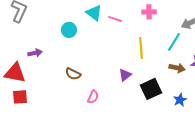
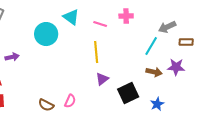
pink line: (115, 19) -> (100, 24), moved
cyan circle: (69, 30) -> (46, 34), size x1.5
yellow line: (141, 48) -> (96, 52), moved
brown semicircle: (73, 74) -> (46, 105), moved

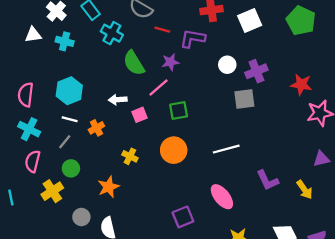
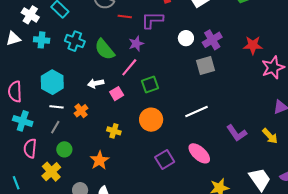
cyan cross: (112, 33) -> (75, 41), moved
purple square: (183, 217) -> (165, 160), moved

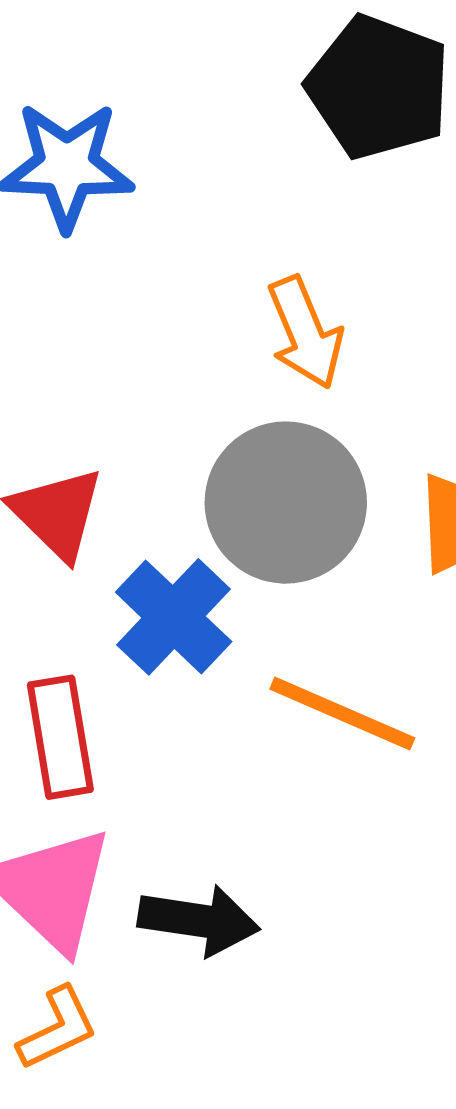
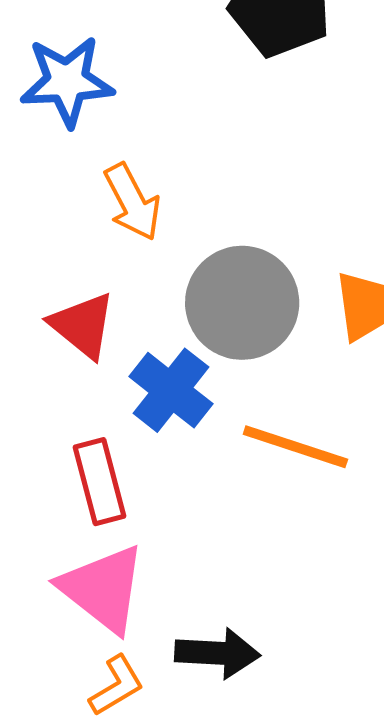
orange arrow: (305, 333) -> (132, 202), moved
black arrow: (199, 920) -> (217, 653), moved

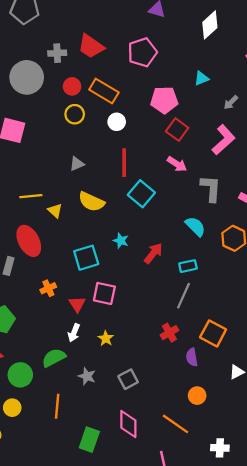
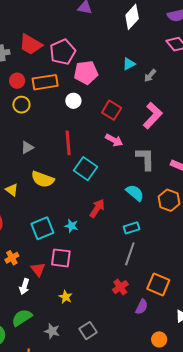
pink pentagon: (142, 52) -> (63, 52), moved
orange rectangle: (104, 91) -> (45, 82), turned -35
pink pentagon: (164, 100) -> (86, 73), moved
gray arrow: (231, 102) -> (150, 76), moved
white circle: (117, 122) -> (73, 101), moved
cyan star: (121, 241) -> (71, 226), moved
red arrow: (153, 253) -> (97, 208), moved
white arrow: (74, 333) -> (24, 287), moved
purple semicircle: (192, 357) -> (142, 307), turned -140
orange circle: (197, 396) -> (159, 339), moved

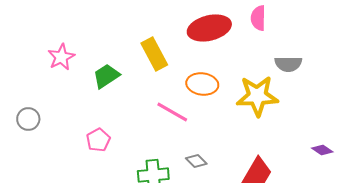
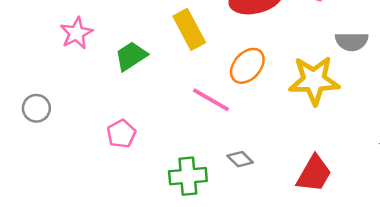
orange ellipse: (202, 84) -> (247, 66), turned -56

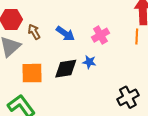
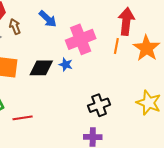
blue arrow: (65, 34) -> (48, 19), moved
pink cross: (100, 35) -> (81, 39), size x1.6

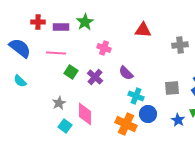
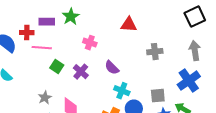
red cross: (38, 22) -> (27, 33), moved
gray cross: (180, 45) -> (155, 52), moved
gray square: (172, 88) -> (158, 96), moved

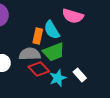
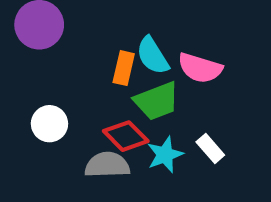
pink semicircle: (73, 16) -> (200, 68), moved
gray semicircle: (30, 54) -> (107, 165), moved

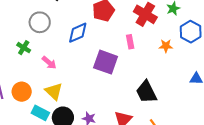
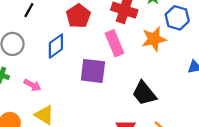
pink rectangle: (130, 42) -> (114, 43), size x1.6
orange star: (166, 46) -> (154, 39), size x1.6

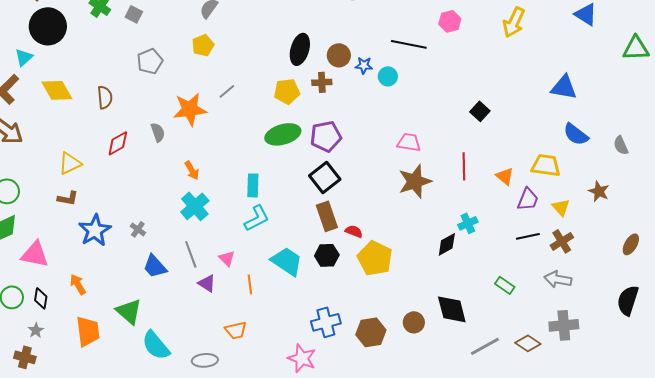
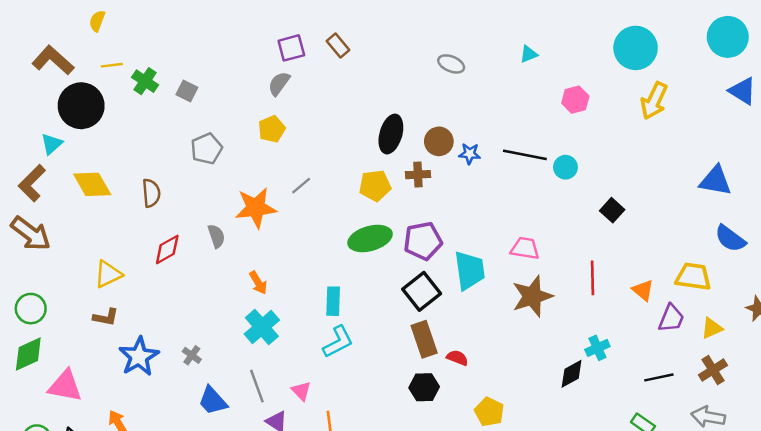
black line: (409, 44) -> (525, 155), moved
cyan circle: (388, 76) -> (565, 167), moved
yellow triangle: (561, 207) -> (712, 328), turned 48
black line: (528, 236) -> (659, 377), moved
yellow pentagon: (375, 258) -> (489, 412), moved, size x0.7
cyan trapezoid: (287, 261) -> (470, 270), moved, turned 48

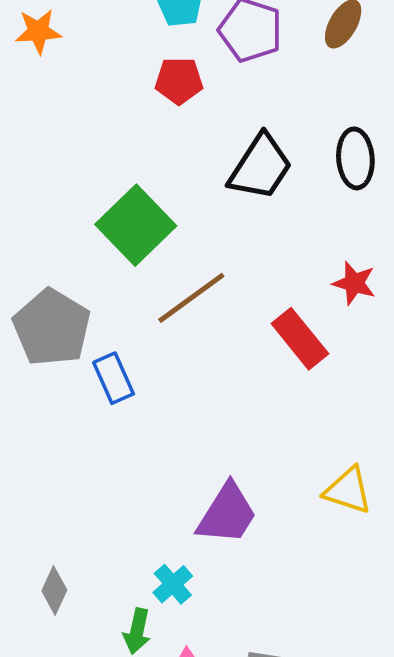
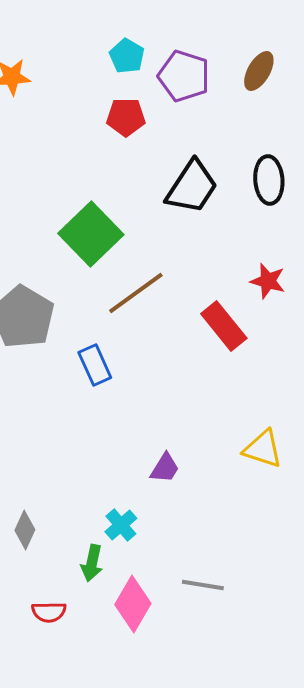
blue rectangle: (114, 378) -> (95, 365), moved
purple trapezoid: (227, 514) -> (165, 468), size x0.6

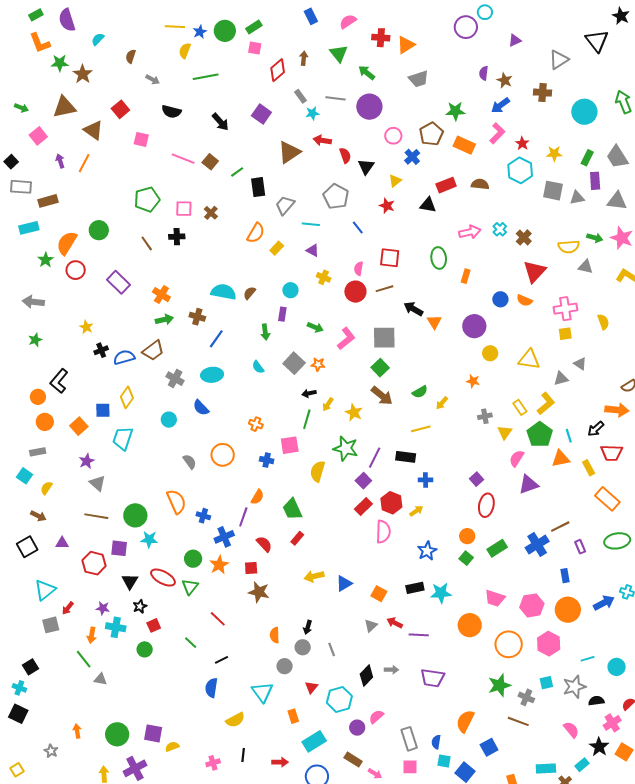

____

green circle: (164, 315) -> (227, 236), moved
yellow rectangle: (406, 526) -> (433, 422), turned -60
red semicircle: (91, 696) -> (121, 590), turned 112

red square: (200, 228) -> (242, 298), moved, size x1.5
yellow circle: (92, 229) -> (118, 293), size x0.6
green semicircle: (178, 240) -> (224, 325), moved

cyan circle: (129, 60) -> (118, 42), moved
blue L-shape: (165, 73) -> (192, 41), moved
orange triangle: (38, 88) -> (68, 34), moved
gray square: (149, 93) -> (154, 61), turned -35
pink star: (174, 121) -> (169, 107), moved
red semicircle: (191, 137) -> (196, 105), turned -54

____

• _Task description_
Reproduce the records above exactly, but only from the line with "pink line: (115, 19) -> (100, 24), moved" up to and including the line with "gray cross: (180, 45) -> (155, 52), moved". Leave the pictures out.

• _Answer_
pink line: (115, 19) -> (100, 24), moved
cyan circle: (69, 30) -> (46, 34), size x1.5
yellow line: (141, 48) -> (96, 52), moved
brown semicircle: (73, 74) -> (46, 105), moved

cyan cross: (112, 33) -> (75, 41), moved
purple square: (183, 217) -> (165, 160), moved

orange arrow: (305, 333) -> (132, 202), moved
black arrow: (199, 920) -> (217, 653), moved

pink pentagon: (142, 52) -> (63, 52), moved
orange rectangle: (104, 91) -> (45, 82), turned -35
pink pentagon: (164, 100) -> (86, 73), moved
gray arrow: (231, 102) -> (150, 76), moved
white circle: (117, 122) -> (73, 101), moved
cyan star: (121, 241) -> (71, 226), moved
red arrow: (153, 253) -> (97, 208), moved
white arrow: (74, 333) -> (24, 287), moved
purple semicircle: (192, 357) -> (142, 307), turned -140
orange circle: (197, 396) -> (159, 339), moved

orange ellipse: (202, 84) -> (247, 66), turned -56

blue arrow: (65, 34) -> (48, 19), moved
pink cross: (100, 35) -> (81, 39), size x1.6

red cross: (38, 22) -> (27, 33), moved
gray cross: (180, 45) -> (155, 52), moved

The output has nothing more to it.